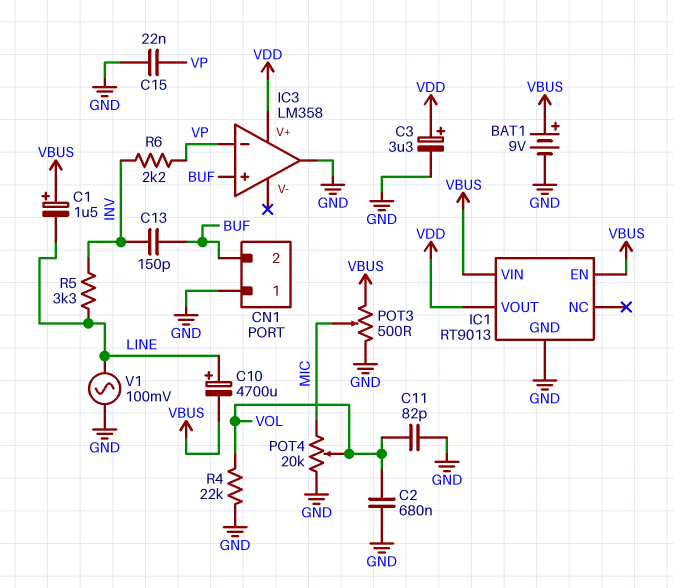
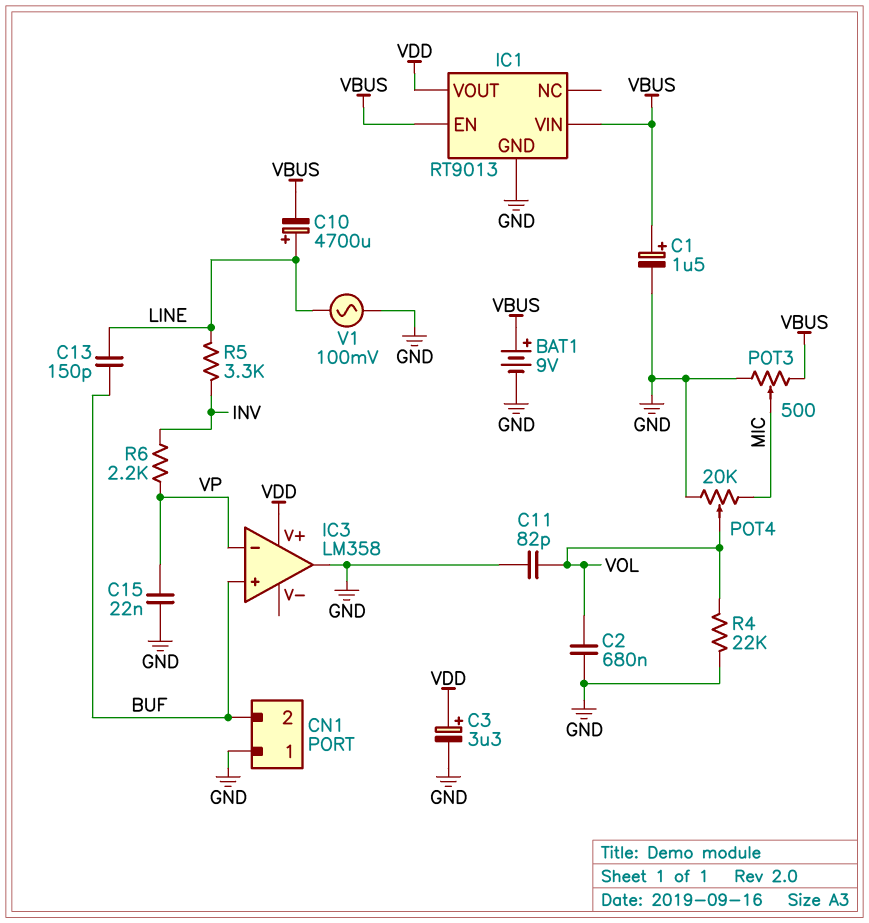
C1: 1.5uF (plus VBUS, minus LINE) -> 1.5uF (plus VBUS, minus GND)
C13: 150pF (BUF, INV) -> 150pF (BUF, LINE)

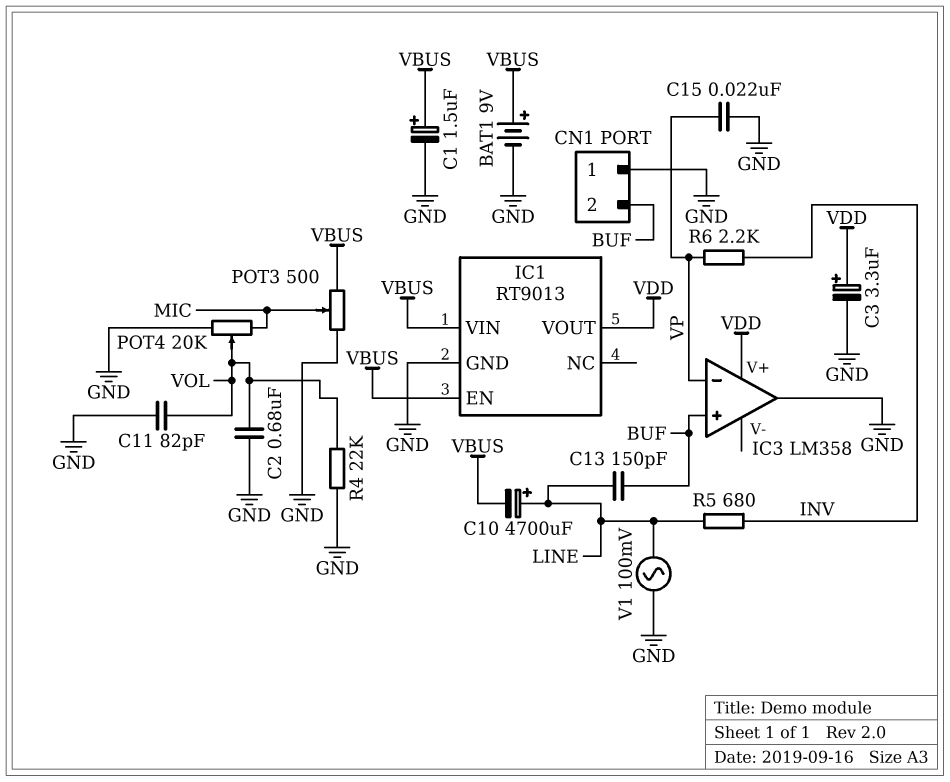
R5: 3.3k (INV, LINE) -> 680 (INV, LINE)

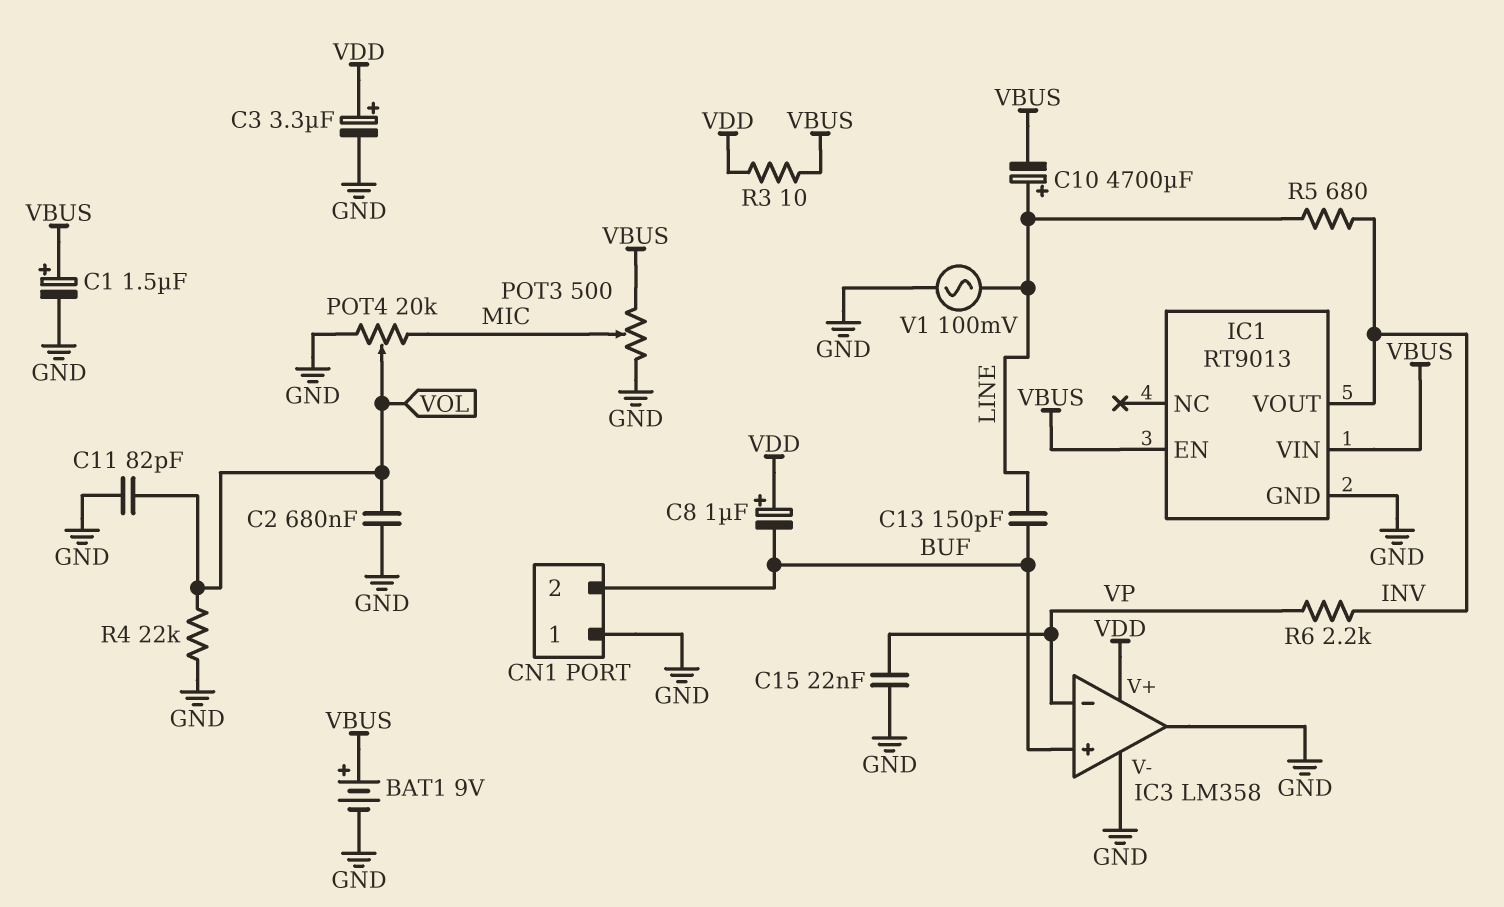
C8: none -> 1uF (plus VDD, minus BUF)
IC1 pin VOUT: VDD -> INV
IC3 pin V-: none -> GND
R3: none -> 10 (VBUS, VDD)

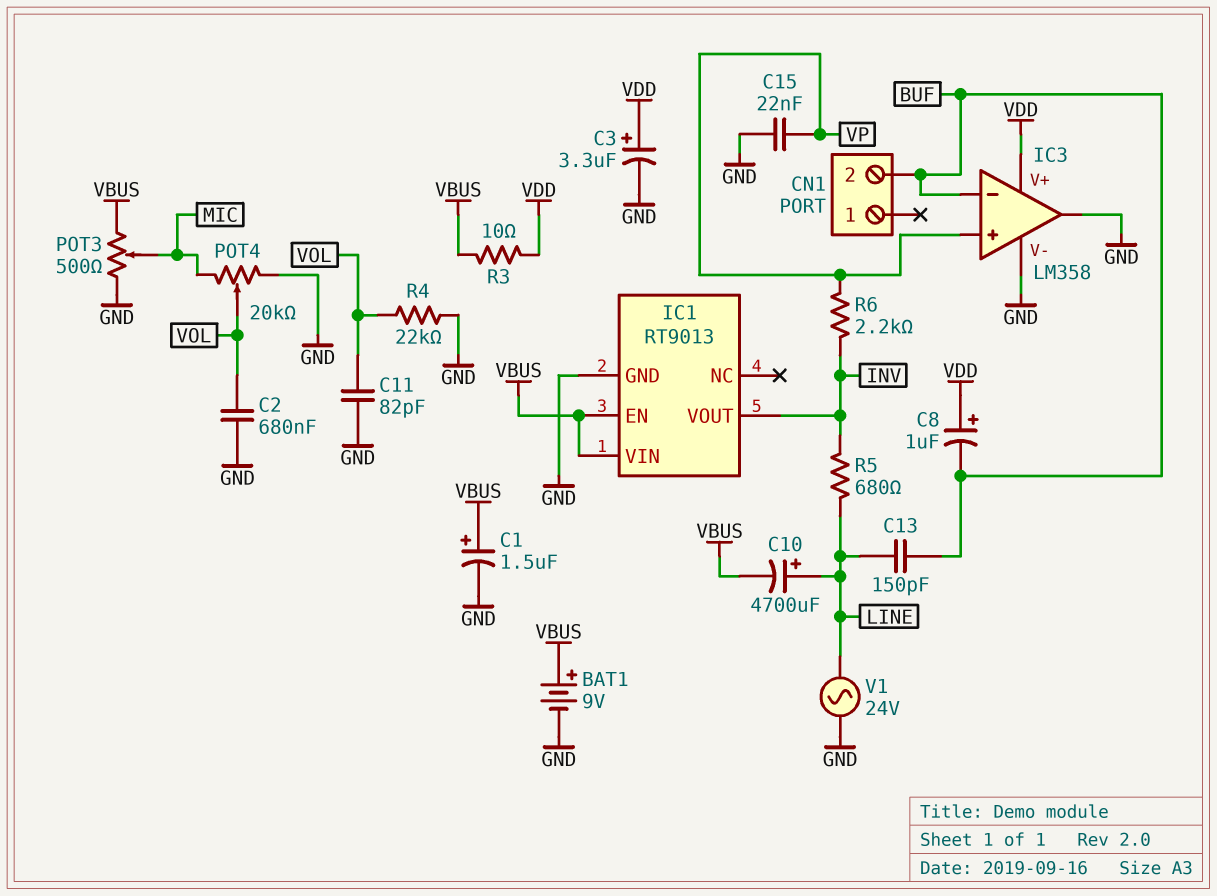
CN1 pin 1: GND -> none
IC3 pin in+: BUF -> VP
IC3 pin in-: VP -> BUF
V1: AC 100mV (GND, LINE) -> AC 24V (GND, LINE)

Problem statement: Go through the records above and copy every line with the word "plus".

Response area:
C1: 1.5uF (plus VBUS, minus LINE) -> 1.5uF (plus VBUS, minus GND)
C8: none -> 1uF (plus VDD, minus BUF)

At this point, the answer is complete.